Retype the records below exactly as they appear.

Extracted data entries
= = = = =
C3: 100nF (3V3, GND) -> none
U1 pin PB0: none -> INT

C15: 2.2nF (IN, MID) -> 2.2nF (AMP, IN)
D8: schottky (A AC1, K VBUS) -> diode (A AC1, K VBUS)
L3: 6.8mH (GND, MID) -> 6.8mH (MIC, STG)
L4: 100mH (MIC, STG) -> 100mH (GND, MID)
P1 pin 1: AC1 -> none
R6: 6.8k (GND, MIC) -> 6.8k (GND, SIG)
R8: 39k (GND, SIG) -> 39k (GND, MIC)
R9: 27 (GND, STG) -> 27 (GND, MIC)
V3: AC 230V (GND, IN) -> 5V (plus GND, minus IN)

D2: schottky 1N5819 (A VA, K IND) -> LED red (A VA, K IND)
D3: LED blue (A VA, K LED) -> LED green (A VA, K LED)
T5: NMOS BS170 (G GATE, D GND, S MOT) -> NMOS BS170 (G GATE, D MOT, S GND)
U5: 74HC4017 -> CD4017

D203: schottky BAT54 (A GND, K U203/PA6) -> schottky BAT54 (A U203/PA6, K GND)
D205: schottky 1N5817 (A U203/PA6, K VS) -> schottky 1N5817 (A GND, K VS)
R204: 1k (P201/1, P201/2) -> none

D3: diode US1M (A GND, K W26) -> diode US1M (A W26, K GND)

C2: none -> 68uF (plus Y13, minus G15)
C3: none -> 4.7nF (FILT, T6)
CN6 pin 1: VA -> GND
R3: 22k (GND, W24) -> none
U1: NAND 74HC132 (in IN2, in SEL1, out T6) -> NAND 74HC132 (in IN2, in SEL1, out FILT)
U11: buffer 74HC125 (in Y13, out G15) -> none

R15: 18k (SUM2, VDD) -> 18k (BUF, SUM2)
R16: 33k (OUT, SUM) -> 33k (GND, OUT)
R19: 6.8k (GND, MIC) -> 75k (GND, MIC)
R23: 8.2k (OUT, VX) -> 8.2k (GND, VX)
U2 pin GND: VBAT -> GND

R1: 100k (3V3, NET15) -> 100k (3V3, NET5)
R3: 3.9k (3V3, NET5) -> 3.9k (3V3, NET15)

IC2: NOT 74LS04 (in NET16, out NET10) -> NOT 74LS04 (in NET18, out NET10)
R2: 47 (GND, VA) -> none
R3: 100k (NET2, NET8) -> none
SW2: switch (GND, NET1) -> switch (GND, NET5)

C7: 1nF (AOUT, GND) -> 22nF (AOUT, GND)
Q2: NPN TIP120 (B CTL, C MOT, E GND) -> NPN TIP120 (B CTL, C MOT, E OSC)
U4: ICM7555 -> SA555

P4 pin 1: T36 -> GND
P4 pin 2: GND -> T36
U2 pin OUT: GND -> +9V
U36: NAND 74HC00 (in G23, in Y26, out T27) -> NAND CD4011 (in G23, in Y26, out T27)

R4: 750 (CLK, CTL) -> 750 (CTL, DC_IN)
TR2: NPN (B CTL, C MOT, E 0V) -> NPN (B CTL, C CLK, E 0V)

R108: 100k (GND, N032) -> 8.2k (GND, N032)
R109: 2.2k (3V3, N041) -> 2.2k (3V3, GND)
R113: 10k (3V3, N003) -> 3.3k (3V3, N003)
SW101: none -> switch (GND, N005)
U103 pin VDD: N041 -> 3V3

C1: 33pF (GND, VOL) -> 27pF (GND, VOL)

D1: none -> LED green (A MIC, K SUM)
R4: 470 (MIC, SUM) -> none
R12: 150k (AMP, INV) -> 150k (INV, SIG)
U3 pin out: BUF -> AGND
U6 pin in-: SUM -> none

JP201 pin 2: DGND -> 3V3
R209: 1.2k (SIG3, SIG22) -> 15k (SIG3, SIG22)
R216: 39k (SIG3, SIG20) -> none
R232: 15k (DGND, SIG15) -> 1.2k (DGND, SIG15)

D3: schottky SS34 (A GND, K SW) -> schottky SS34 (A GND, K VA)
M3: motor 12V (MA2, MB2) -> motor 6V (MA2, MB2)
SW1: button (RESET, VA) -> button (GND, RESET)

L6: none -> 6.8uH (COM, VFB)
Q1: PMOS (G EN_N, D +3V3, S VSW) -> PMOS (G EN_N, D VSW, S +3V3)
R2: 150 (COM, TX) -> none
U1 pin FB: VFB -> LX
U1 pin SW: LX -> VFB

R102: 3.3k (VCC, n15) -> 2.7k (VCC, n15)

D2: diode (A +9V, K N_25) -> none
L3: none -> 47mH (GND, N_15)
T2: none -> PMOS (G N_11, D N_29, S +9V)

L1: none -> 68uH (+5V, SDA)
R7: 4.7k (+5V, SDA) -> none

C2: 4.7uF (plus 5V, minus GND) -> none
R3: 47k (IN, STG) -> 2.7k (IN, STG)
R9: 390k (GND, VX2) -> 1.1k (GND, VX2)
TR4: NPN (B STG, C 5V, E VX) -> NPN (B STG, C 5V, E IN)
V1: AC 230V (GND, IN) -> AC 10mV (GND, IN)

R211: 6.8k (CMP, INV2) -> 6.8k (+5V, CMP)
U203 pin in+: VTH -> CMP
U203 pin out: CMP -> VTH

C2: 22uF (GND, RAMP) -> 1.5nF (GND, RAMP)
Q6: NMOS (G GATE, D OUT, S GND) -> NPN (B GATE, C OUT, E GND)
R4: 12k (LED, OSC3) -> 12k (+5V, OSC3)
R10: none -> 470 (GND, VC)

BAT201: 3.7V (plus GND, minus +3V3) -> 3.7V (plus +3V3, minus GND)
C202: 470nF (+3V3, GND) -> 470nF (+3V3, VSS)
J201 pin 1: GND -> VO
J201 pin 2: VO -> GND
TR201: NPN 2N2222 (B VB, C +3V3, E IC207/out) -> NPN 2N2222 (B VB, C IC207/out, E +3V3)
= = = = =
> _Reply to the task_:
C3: 100nF (3V3, GND) -> none
U1 pin PB0: none -> INT

C15: 2.2nF (IN, MID) -> 2.2nF (AMP, IN)
D8: schottky (A AC1, K VBUS) -> diode (A AC1, K VBUS)
L3: 6.8mH (GND, MID) -> 6.8mH (MIC, STG)
L4: 100mH (MIC, STG) -> 100mH (GND, MID)
P1 pin 1: AC1 -> none
R6: 6.8k (GND, MIC) -> 6.8k (GND, SIG)
R8: 39k (GND, SIG) -> 39k (GND, MIC)
R9: 27 (GND, STG) -> 27 (GND, MIC)
V3: AC 230V (GND, IN) -> 5V (plus GND, minus IN)

D2: schottky 1N5819 (A VA, K IND) -> LED red (A VA, K IND)
D3: LED blue (A VA, K LED) -> LED green (A VA, K LED)
T5: NMOS BS170 (G GATE, D GND, S MOT) -> NMOS BS170 (G GATE, D MOT, S GND)
U5: 74HC4017 -> CD4017

D203: schottky BAT54 (A GND, K U203/PA6) -> schottky BAT54 (A U203/PA6, K GND)
D205: schottky 1N5817 (A U203/PA6, K VS) -> schottky 1N5817 (A GND, K VS)
R204: 1k (P201/1, P201/2) -> none

D3: diode US1M (A GND, K W26) -> diode US1M (A W26, K GND)

C2: none -> 68uF (plus Y13, minus G15)
C3: none -> 4.7nF (FILT, T6)
CN6 pin 1: VA -> GND
R3: 22k (GND, W24) -> none
U1: NAND 74HC132 (in IN2, in SEL1, out T6) -> NAND 74HC132 (in IN2, in SEL1, out FILT)
U11: buffer 74HC125 (in Y13, out G15) -> none

R15: 18k (SUM2, VDD) -> 18k (BUF, SUM2)
R16: 33k (OUT, SUM) -> 33k (GND, OUT)
R19: 6.8k (GND, MIC) -> 75k (GND, MIC)
R23: 8.2k (OUT, VX) -> 8.2k (GND, VX)
U2 pin GND: VBAT -> GND

R1: 100k (3V3, NET15) -> 100k (3V3, NET5)
R3: 3.9k (3V3, NET5) -> 3.9k (3V3, NET15)

IC2: NOT 74LS04 (in NET16, out NET10) -> NOT 74LS04 (in NET18, out NET10)
R2: 47 (GND, VA) -> none
R3: 100k (NET2, NET8) -> none
SW2: switch (GND, NET1) -> switch (GND, NET5)

C7: 1nF (AOUT, GND) -> 22nF (AOUT, GND)
Q2: NPN TIP120 (B CTL, C MOT, E GND) -> NPN TIP120 (B CTL, C MOT, E OSC)
U4: ICM7555 -> SA555

P4 pin 1: T36 -> GND
P4 pin 2: GND -> T36
U2 pin OUT: GND -> +9V
U36: NAND 74HC00 (in G23, in Y26, out T27) -> NAND CD4011 (in G23, in Y26, out T27)

R4: 750 (CLK, CTL) -> 750 (CTL, DC_IN)
TR2: NPN (B CTL, C MOT, E 0V) -> NPN (B CTL, C CLK, E 0V)

R108: 100k (GND, N032) -> 8.2k (GND, N032)
R109: 2.2k (3V3, N041) -> 2.2k (3V3, GND)
R113: 10k (3V3, N003) -> 3.3k (3V3, N003)
SW101: none -> switch (GND, N005)
U103 pin VDD: N041 -> 3V3

C1: 33pF (GND, VOL) -> 27pF (GND, VOL)

D1: none -> LED green (A MIC, K SUM)
R4: 470 (MIC, SUM) -> none
R12: 150k (AMP, INV) -> 150k (INV, SIG)
U3 pin out: BUF -> AGND
U6 pin in-: SUM -> none

JP201 pin 2: DGND -> 3V3
R209: 1.2k (SIG3, SIG22) -> 15k (SIG3, SIG22)
R216: 39k (SIG3, SIG20) -> none
R232: 15k (DGND, SIG15) -> 1.2k (DGND, SIG15)

D3: schottky SS34 (A GND, K SW) -> schottky SS34 (A GND, K VA)
M3: motor 12V (MA2, MB2) -> motor 6V (MA2, MB2)
SW1: button (RESET, VA) -> button (GND, RESET)

L6: none -> 6.8uH (COM, VFB)
Q1: PMOS (G EN_N, D +3V3, S VSW) -> PMOS (G EN_N, D VSW, S +3V3)
R2: 150 (COM, TX) -> none
U1 pin FB: VFB -> LX
U1 pin SW: LX -> VFB

R102: 3.3k (VCC, n15) -> 2.7k (VCC, n15)

D2: diode (A +9V, K N_25) -> none
L3: none -> 47mH (GND, N_15)
T2: none -> PMOS (G N_11, D N_29, S +9V)

L1: none -> 68uH (+5V, SDA)
R7: 4.7k (+5V, SDA) -> none

C2: 4.7uF (plus 5V, minus GND) -> none
R3: 47k (IN, STG) -> 2.7k (IN, STG)
R9: 390k (GND, VX2) -> 1.1k (GND, VX2)
TR4: NPN (B STG, C 5V, E VX) -> NPN (B STG, C 5V, E IN)
V1: AC 230V (GND, IN) -> AC 10mV (GND, IN)

R211: 6.8k (CMP, INV2) -> 6.8k (+5V, CMP)
U203 pin in+: VTH -> CMP
U203 pin out: CMP -> VTH

C2: 22uF (GND, RAMP) -> 1.5nF (GND, RAMP)
Q6: NMOS (G GATE, D OUT, S GND) -> NPN (B GATE, C OUT, E GND)
R4: 12k (LED, OSC3) -> 12k (+5V, OSC3)
R10: none -> 470 (GND, VC)

BAT201: 3.7V (plus GND, minus +3V3) -> 3.7V (plus +3V3, minus GND)
C202: 470nF (+3V3, GND) -> 470nF (+3V3, VSS)
J201 pin 1: GND -> VO
J201 pin 2: VO -> GND
TR201: NPN 2N2222 (B VB, C +3V3, E IC207/out) -> NPN 2N2222 (B VB, C IC207/out, E +3V3)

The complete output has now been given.